(Input data Opens)

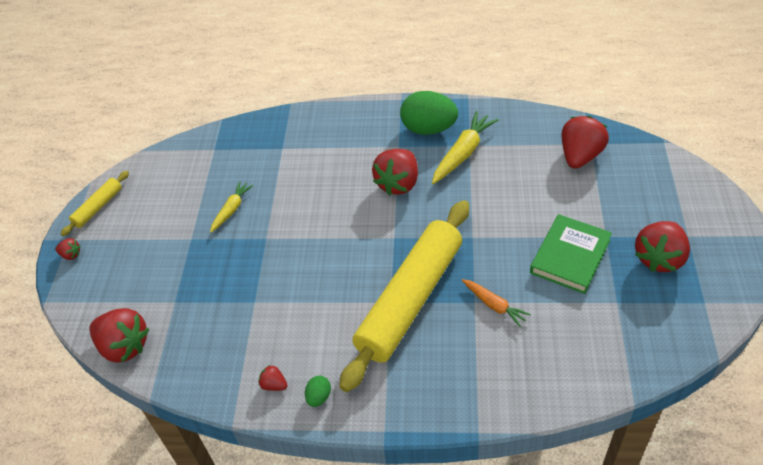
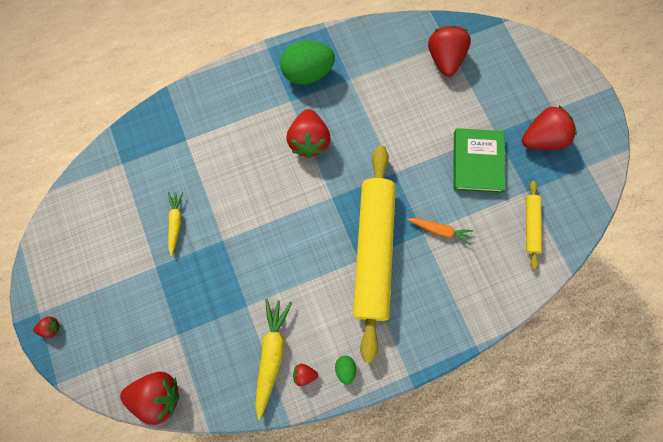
camera: 30 degrees left, 25 degrees up
(98, 207) = (46, 268): yellow rolling pin -> yellow rolling pin (531, 226)
(463, 153) = (349, 89): yellow carrot -> yellow carrot (271, 354)
(659, 258) = (542, 138): red strawberry -> red strawberry turned 120 degrees counterclockwise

(Input data Closes)

■ Work to complete: Write the data above out again exactly, every line of it, and exclude the pictures.

■ Your response:
camera: 30 degrees left, 25 degrees up
(98, 207) = (46, 268): yellow rolling pin -> yellow rolling pin (531, 226)
(463, 153) = (349, 89): yellow carrot -> yellow carrot (271, 354)
(659, 258) = (542, 138): red strawberry -> red strawberry turned 120 degrees counterclockwise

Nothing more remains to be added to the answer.